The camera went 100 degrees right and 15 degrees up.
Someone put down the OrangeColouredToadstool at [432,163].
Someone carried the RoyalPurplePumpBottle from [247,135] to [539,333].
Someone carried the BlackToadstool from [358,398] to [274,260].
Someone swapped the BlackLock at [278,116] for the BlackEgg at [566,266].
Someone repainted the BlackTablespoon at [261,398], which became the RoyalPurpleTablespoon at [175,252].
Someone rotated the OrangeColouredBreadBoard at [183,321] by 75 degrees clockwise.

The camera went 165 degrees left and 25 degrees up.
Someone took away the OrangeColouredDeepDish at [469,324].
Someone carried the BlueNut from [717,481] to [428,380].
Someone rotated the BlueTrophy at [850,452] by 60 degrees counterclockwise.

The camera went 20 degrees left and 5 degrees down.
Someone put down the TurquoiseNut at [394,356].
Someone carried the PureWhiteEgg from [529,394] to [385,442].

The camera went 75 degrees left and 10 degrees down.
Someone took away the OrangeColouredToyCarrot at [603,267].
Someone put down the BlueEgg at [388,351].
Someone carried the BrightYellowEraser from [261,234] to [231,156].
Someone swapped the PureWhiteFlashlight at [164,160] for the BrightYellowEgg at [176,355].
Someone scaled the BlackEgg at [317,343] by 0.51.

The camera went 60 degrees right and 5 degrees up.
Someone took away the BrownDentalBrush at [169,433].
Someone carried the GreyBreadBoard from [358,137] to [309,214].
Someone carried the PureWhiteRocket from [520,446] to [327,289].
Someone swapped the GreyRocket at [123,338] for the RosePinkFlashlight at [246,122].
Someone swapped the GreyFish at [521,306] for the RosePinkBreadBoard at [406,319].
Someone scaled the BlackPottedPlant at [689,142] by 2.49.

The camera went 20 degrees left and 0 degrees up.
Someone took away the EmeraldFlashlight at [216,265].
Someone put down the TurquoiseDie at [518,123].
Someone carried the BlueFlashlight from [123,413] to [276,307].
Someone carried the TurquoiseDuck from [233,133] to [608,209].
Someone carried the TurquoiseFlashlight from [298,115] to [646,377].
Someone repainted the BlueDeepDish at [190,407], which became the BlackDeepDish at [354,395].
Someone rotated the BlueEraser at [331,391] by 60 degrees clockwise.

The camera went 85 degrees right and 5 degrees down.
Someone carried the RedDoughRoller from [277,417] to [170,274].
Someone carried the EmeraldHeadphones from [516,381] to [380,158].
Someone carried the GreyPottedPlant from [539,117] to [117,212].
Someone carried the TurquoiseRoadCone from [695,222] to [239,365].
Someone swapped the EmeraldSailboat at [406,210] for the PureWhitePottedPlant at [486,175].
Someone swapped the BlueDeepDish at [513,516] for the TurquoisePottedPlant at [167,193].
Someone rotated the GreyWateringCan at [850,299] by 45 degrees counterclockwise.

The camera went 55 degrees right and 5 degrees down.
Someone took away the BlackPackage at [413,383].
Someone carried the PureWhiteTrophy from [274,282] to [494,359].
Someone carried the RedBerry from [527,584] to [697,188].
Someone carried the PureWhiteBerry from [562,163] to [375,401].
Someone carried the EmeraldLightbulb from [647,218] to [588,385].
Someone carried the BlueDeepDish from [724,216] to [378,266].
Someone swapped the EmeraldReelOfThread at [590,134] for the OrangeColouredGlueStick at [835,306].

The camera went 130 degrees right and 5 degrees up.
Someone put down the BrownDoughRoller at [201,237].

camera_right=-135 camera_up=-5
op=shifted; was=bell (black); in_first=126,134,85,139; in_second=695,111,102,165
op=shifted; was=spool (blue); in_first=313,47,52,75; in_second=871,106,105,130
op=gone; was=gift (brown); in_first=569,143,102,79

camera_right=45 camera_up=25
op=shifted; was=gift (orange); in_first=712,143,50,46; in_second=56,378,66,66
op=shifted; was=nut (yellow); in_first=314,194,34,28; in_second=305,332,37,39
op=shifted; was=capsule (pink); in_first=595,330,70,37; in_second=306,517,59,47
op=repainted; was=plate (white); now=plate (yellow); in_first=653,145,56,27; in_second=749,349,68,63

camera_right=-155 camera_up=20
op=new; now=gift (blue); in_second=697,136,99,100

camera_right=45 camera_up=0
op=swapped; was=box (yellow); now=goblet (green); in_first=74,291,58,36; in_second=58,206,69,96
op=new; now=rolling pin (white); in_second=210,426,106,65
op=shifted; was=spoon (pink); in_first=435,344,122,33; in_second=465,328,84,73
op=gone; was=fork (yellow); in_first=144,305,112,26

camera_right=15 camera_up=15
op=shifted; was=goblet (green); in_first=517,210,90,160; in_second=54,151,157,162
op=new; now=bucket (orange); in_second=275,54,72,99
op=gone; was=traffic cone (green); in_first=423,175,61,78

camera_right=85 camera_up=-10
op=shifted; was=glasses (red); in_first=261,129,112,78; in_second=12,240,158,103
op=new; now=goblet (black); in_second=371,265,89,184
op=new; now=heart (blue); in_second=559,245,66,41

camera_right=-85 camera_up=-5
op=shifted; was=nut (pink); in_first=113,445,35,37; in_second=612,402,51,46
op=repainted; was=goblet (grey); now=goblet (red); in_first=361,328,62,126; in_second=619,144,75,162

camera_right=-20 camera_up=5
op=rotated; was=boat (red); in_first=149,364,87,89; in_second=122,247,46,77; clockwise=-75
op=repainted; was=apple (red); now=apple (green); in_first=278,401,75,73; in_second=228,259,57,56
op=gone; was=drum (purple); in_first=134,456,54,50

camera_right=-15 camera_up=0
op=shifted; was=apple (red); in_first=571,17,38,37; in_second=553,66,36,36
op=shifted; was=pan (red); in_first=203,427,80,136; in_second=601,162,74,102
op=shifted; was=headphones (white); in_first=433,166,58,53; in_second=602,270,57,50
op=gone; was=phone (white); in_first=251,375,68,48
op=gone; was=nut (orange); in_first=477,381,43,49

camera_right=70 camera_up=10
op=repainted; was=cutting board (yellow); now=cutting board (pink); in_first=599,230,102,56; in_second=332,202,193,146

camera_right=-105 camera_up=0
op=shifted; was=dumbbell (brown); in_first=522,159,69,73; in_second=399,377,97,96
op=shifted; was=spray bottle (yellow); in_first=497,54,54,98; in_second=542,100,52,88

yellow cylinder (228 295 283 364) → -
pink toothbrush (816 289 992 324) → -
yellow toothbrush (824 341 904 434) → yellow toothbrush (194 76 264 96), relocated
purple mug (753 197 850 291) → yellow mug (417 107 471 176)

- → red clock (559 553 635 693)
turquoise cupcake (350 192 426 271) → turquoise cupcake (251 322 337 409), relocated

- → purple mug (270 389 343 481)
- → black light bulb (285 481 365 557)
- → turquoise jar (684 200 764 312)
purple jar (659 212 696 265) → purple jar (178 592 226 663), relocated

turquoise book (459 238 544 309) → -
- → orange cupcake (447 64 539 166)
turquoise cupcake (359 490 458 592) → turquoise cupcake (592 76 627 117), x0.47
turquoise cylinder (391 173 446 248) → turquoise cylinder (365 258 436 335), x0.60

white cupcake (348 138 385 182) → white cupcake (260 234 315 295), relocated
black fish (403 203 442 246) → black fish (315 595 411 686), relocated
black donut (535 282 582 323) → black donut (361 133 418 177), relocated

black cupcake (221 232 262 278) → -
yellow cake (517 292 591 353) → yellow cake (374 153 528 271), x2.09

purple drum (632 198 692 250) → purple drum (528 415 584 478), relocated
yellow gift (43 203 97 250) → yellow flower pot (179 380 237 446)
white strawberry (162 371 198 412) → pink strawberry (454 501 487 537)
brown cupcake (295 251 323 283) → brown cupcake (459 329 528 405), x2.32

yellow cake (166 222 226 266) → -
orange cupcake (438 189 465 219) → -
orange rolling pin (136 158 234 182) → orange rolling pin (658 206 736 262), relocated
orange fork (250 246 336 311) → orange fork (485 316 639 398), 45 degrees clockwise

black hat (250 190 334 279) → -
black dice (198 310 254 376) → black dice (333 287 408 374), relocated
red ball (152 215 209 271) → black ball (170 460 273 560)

______________________________

• [TASK INSTRUCTIONS]:
Restate word for word the lines of the data above, starting at the line containing "Someone put down the OrangeColouredToadstool" and ending at the line containing "Someone repainted the BlackTablespoon", both included, and nothing more.

• [TASK ANSWER]:
Someone put down the OrangeColouredToadstool at [432,163].
Someone carried the RoyalPurplePumpBottle from [247,135] to [539,333].
Someone carried the BlackToadstool from [358,398] to [274,260].
Someone swapped the BlackLock at [278,116] for the BlackEgg at [566,266].
Someone repainted the BlackTablespoon at [261,398], which became the RoyalPurpleTablespoon at [175,252].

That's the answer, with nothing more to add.